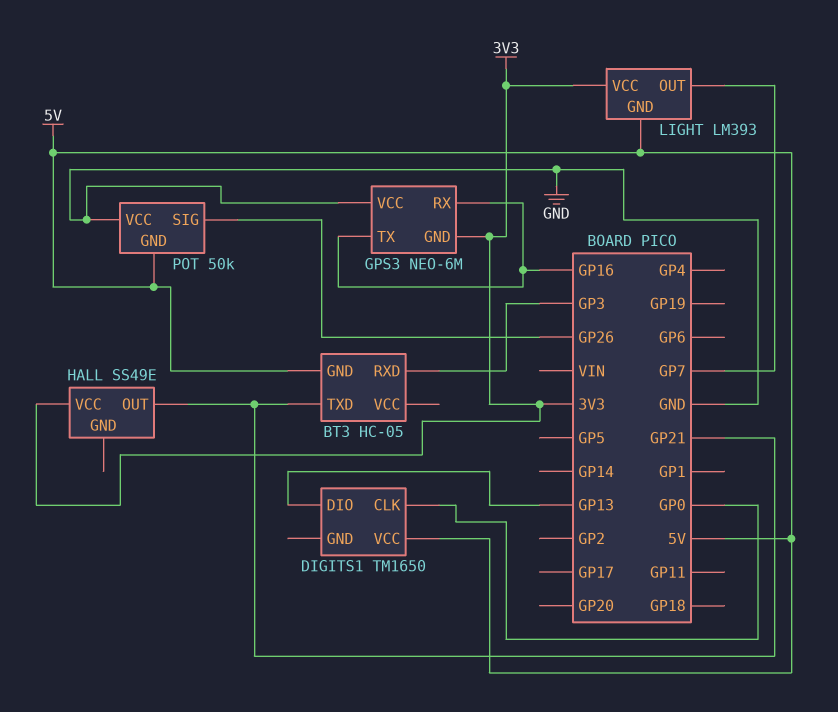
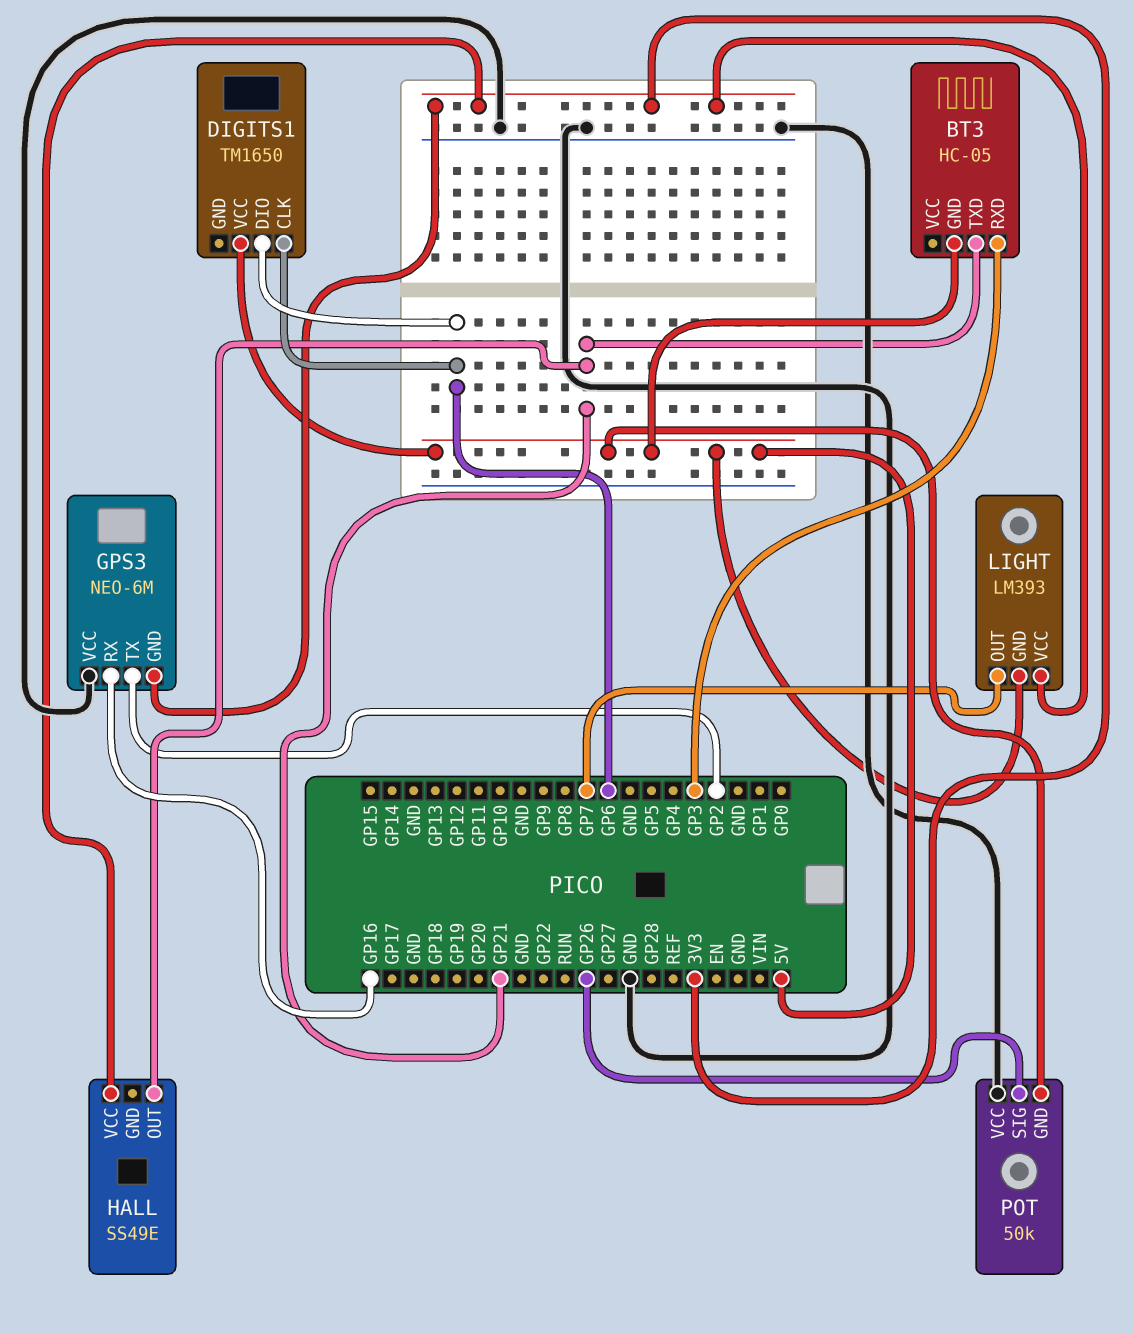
DIGITS1 pin CLK: GP0 -> GP6
DIGITS1 pin DIO: GP13 -> GP6
GPS3 pin TX: GP16 -> GP2

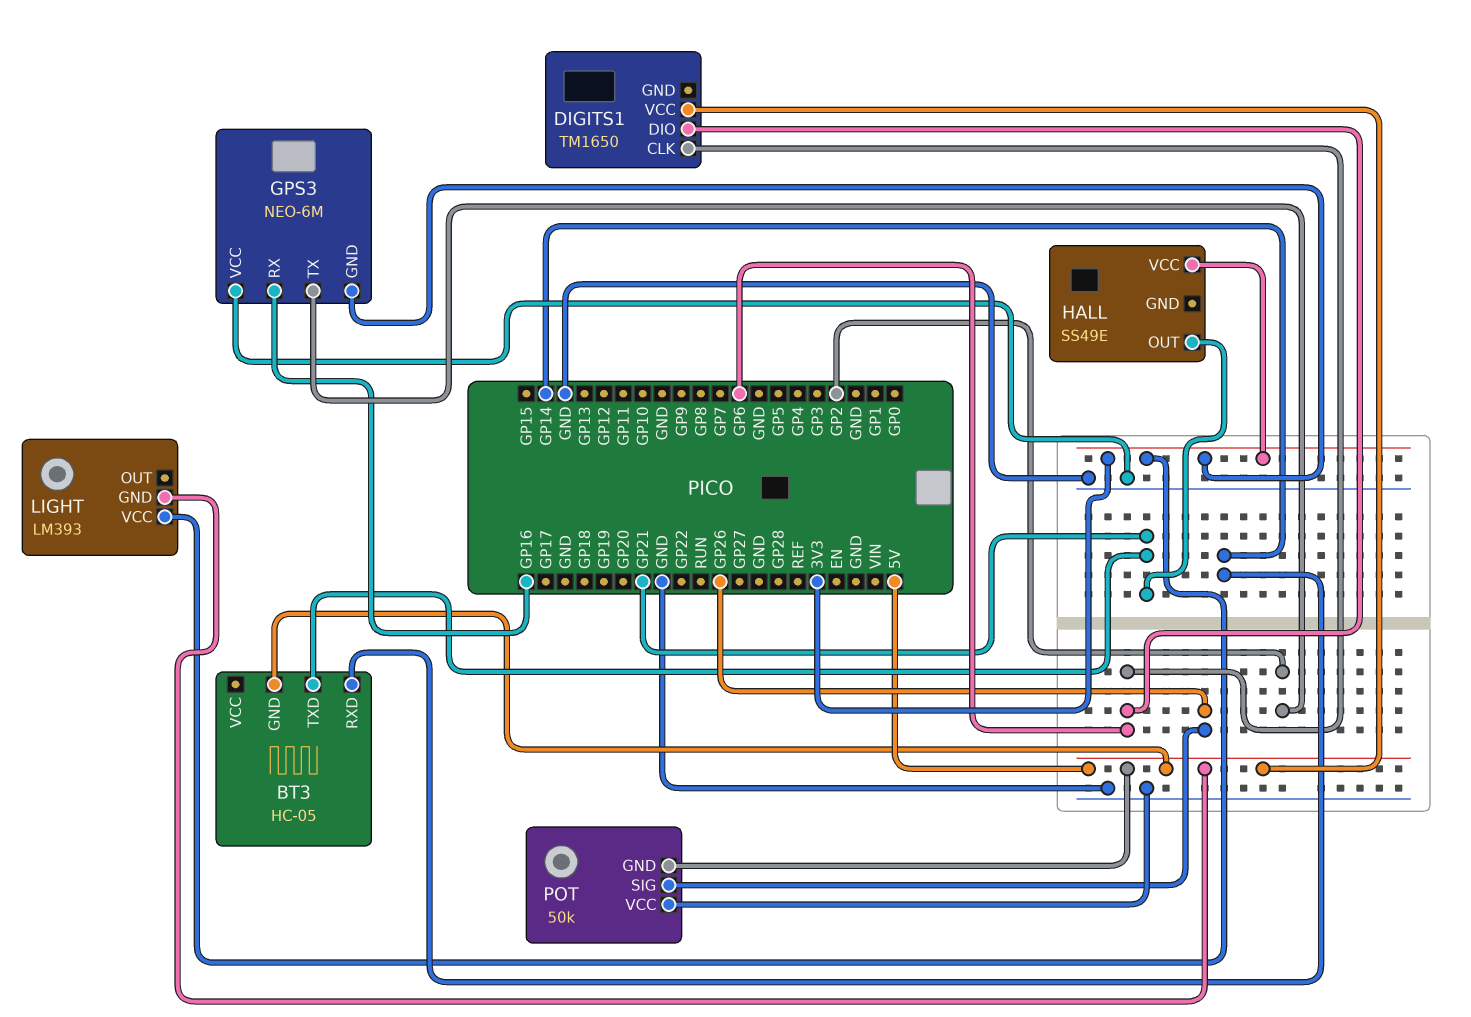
BT3 pin RXD: GP3 -> GP14
LIGHT pin OUT: GP7 -> none

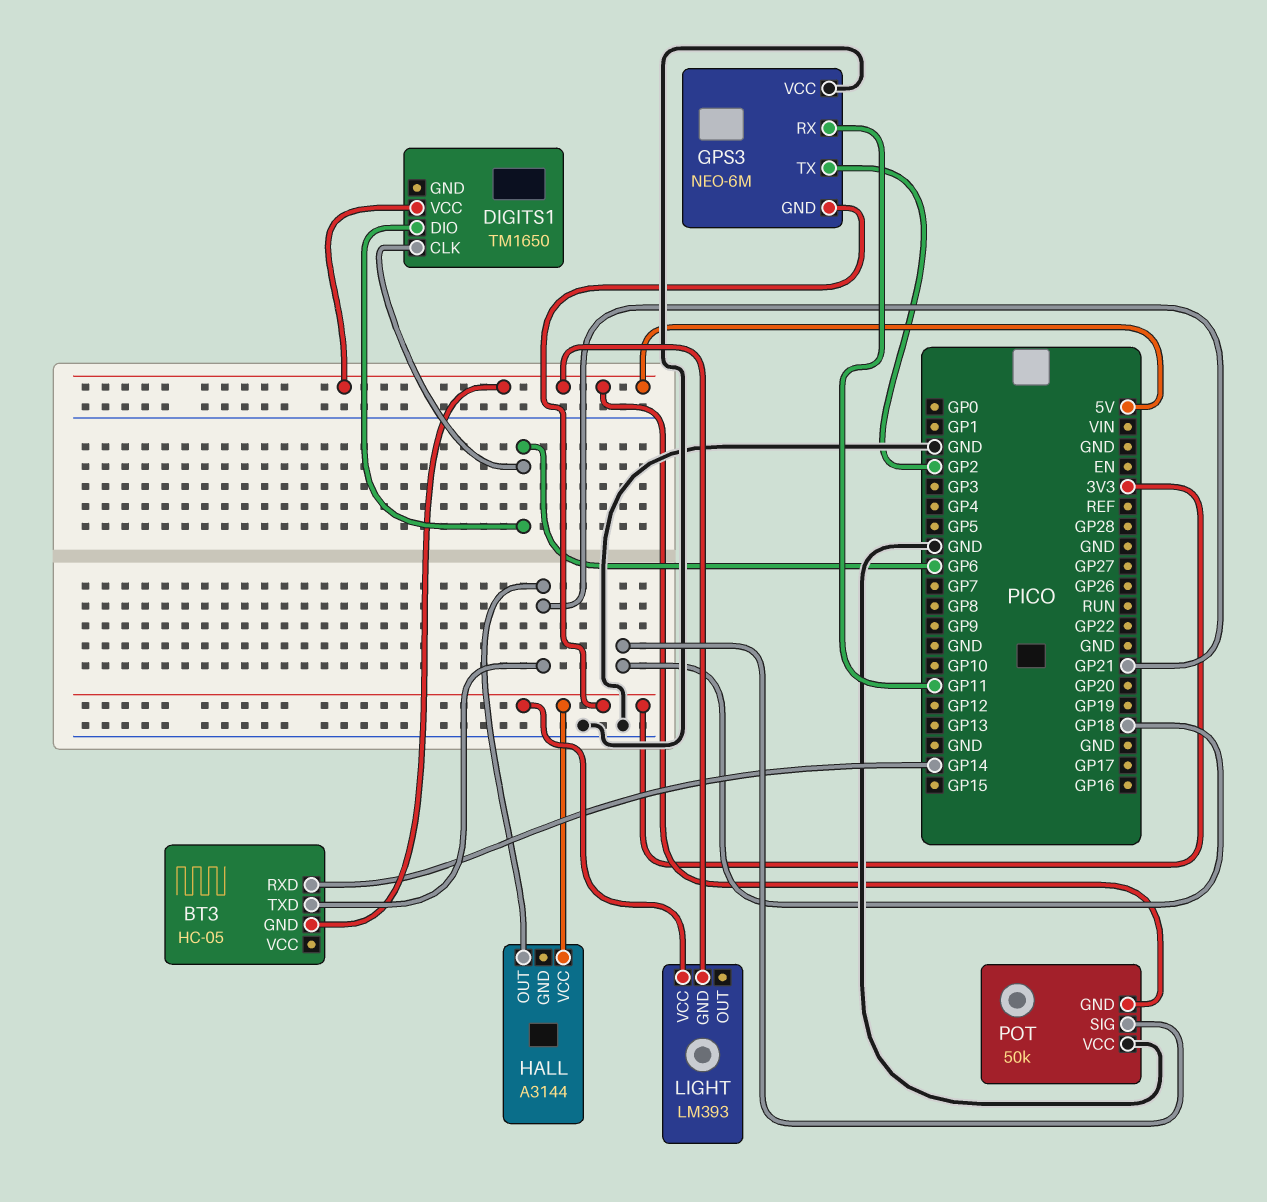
GPS3 pin RX: GP16 -> GP11
HALL: SS49E -> A3144
POT pin SIG: GP26 -> GP18

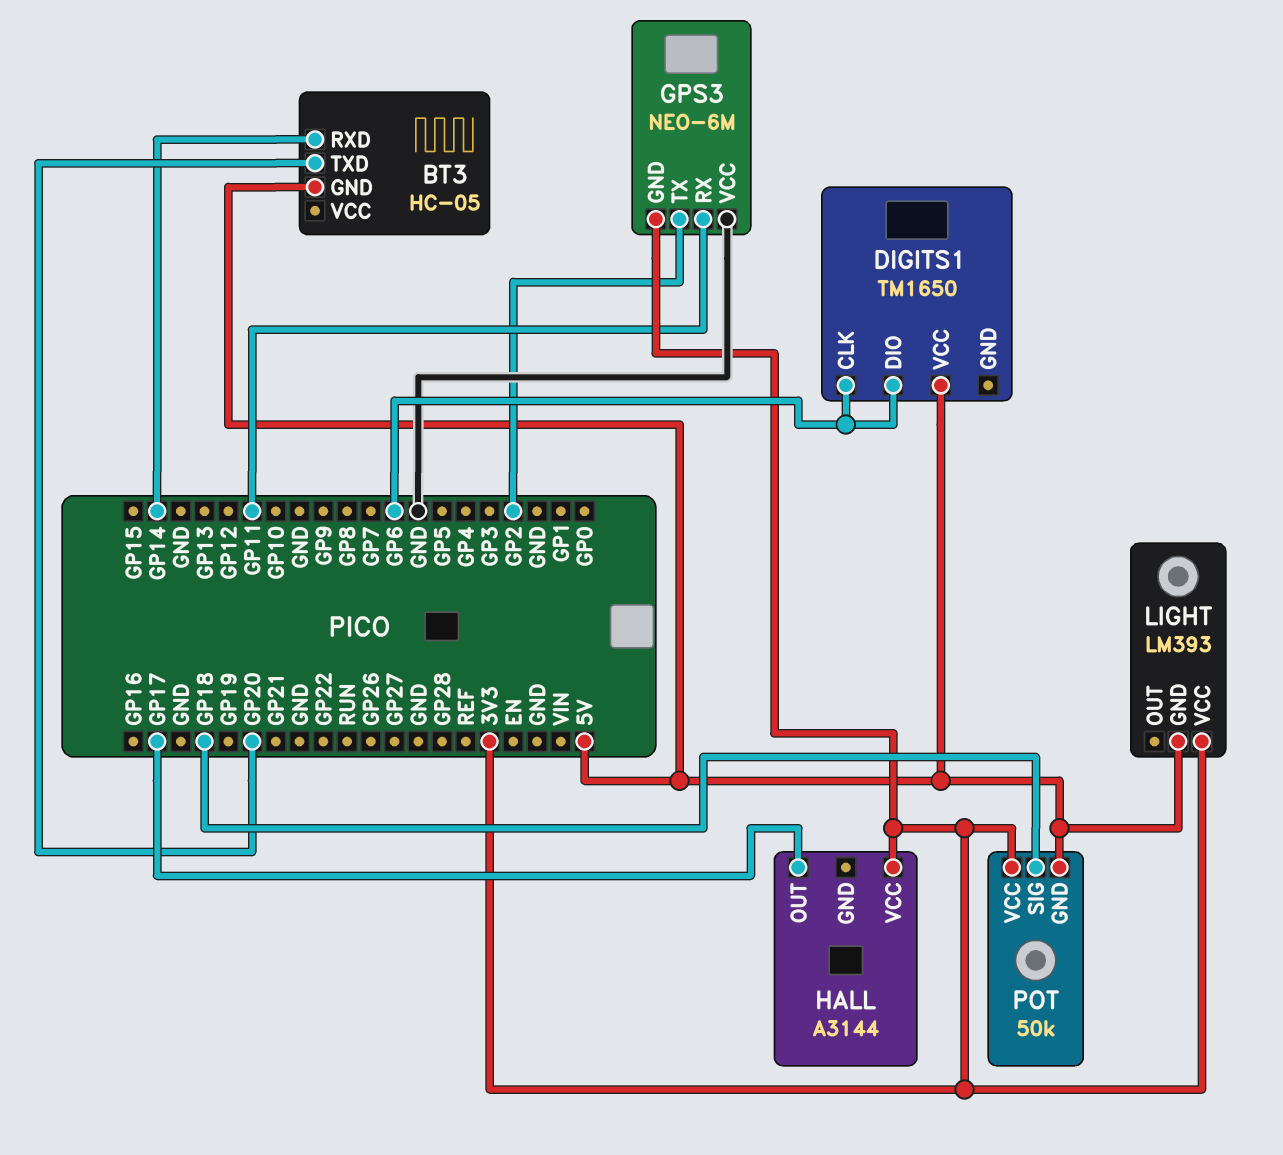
BT3 pin TXD: GP21 -> GP20
HALL pin OUT: GP21 -> GP17
POT pin VCC: GND -> 3V3

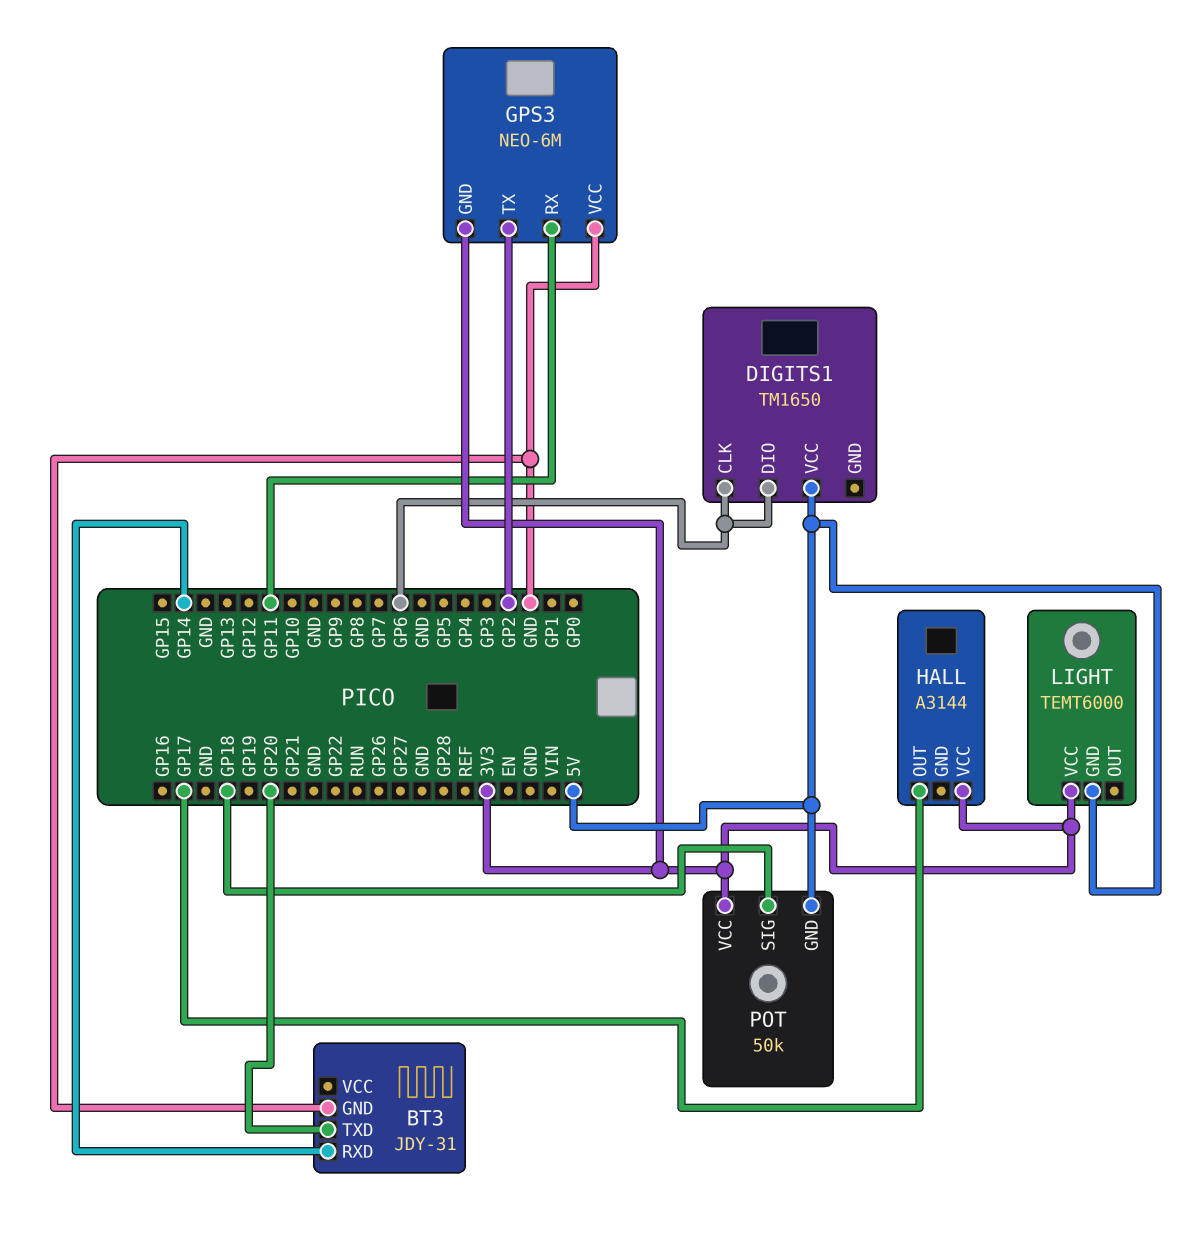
BT3: HC-05 -> JDY-31
BT3 pin GND: 5V -> GND
LIGHT: LM393 -> TEMT6000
..........
◆ Work order: Only the lines from the line holding "DIGITS1 pin DIO: GP13 -> GP6" through the last line above belong in the answer, repeated exactly; the pictures do not.

◆ Answer to this task:
DIGITS1 pin DIO: GP13 -> GP6
GPS3 pin TX: GP16 -> GP2

BT3 pin RXD: GP3 -> GP14
LIGHT pin OUT: GP7 -> none

GPS3 pin RX: GP16 -> GP11
HALL: SS49E -> A3144
POT pin SIG: GP26 -> GP18

BT3 pin TXD: GP21 -> GP20
HALL pin OUT: GP21 -> GP17
POT pin VCC: GND -> 3V3

BT3: HC-05 -> JDY-31
BT3 pin GND: 5V -> GND
LIGHT: LM393 -> TEMT6000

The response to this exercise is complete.